## [MATERIAL FOR THIS EXERCISE]
******************************

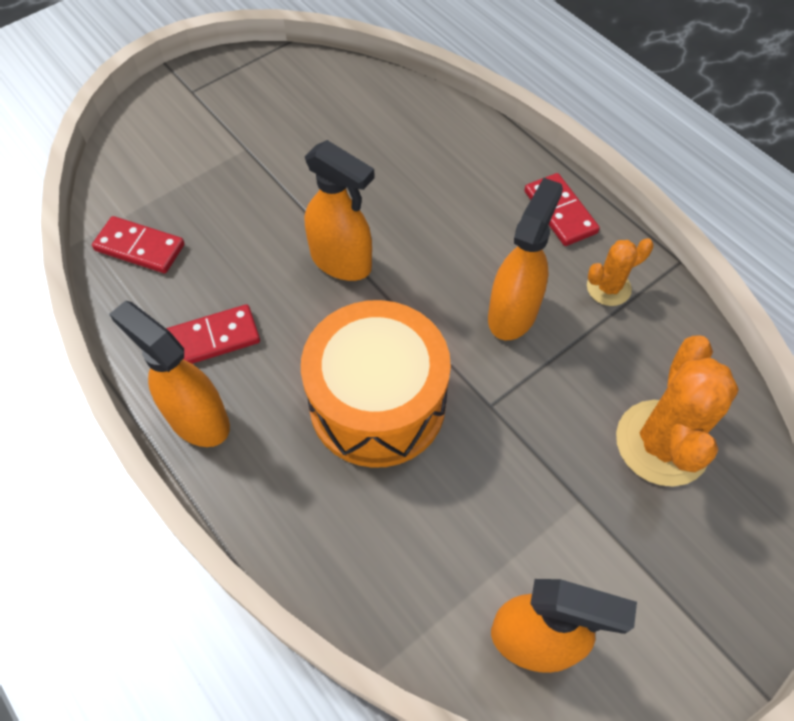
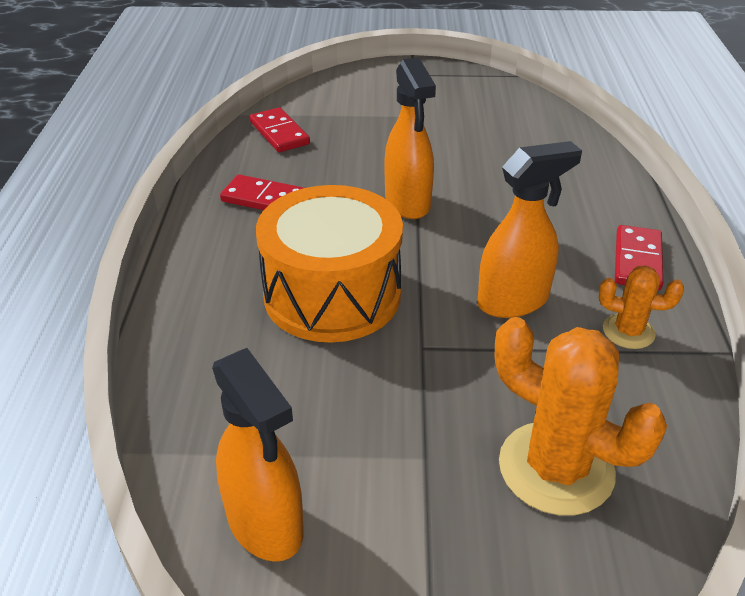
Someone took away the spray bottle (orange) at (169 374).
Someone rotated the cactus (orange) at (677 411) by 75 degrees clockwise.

******************************

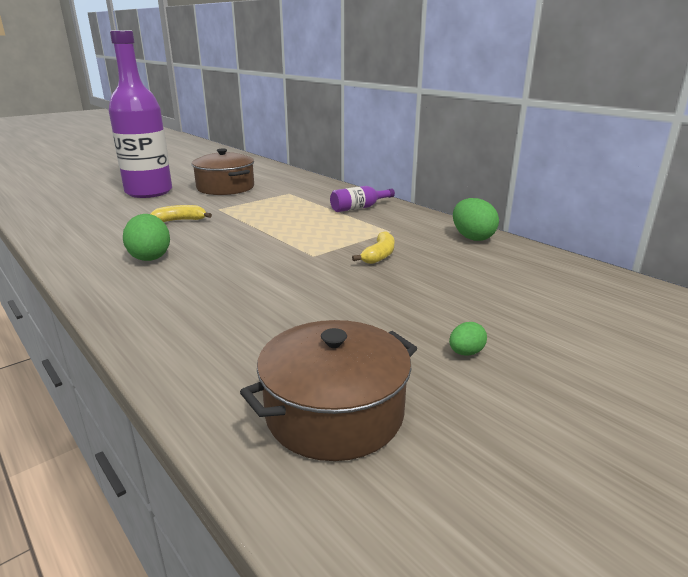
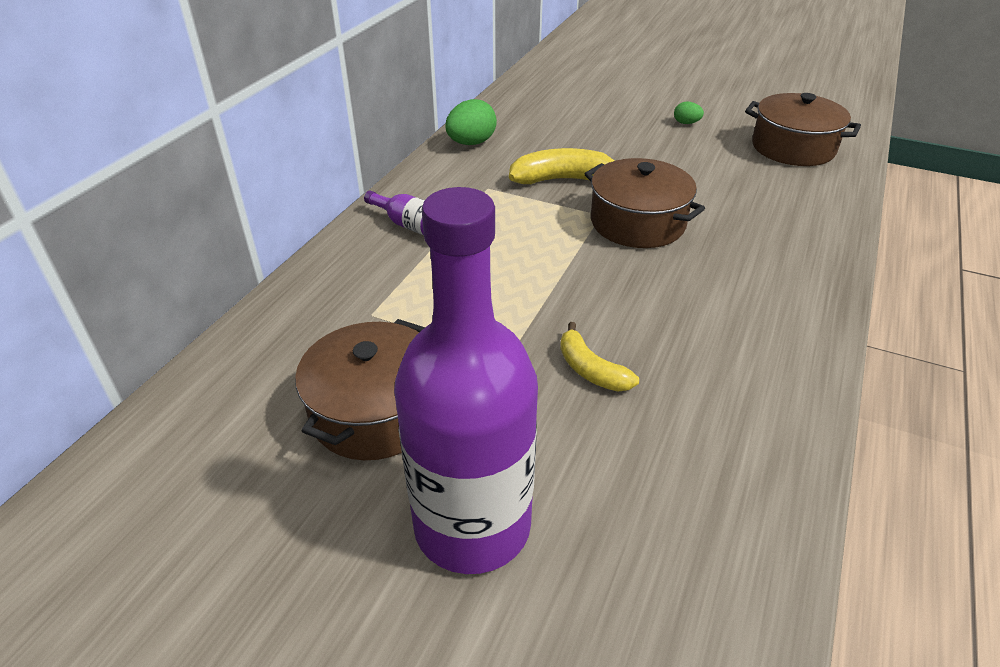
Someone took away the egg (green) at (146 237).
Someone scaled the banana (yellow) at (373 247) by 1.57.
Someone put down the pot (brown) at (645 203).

******************************

## [EXERCISE]
Match on "took" and report each line of the data above that has it.

## [REPLY]
Someone took away the spray bottle (orange) at (169 374).
Someone took away the egg (green) at (146 237).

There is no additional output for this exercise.